Problem description
Repeat the data word for word, from the line containing "Trace the roads" up to and including the line containing "road 2 (track): [(511,431),(392,511)]".

Input rows
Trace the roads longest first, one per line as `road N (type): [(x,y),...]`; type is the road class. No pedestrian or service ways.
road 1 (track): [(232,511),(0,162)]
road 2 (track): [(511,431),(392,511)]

--

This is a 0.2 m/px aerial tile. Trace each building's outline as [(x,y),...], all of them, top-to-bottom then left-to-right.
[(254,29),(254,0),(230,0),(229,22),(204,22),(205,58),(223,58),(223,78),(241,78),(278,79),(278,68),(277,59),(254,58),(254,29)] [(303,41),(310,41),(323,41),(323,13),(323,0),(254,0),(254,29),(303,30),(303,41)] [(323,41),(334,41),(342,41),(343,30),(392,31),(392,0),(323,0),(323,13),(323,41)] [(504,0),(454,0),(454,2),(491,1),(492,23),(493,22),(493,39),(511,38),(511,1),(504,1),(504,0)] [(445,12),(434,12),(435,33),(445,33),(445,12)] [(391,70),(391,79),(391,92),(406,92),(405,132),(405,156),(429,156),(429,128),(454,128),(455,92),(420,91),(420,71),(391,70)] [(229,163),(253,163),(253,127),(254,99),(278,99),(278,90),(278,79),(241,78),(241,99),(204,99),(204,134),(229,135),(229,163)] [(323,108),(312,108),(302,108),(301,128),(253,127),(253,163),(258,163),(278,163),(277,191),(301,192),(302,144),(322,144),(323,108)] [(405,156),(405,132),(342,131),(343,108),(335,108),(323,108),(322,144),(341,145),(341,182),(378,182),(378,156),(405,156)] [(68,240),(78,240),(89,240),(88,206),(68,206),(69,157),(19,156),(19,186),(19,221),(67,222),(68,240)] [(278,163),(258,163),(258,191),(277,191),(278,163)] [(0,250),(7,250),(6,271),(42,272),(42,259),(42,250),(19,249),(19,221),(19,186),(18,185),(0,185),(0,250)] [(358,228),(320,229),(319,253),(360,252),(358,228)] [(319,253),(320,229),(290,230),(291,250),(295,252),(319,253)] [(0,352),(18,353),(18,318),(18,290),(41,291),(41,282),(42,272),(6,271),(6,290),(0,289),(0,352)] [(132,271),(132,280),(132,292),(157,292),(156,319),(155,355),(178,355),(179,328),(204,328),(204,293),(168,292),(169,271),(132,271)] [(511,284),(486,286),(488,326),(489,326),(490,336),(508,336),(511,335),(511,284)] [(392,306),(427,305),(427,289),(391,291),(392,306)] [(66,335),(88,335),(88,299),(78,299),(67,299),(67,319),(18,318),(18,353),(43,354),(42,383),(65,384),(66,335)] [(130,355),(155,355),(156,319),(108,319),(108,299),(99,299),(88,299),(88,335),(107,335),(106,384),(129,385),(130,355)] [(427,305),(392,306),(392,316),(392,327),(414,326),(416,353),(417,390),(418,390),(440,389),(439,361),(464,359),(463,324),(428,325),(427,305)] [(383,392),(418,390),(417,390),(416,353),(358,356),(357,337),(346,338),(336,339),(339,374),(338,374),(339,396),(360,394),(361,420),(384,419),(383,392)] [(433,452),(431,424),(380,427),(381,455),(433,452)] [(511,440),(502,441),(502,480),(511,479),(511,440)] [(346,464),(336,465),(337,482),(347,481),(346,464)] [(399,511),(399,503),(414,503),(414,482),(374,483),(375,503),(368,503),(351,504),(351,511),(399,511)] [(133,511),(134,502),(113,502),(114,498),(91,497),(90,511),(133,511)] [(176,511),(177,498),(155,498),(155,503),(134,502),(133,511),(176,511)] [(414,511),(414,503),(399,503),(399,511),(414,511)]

Exercise answer
Trace the roads longest first, one per line as `road N (type): [(x,y),...]`; type is the road class. No pedestrian or service ways.
road 1 (track): [(232,511),(0,162)]
road 2 (track): [(511,431),(392,511)]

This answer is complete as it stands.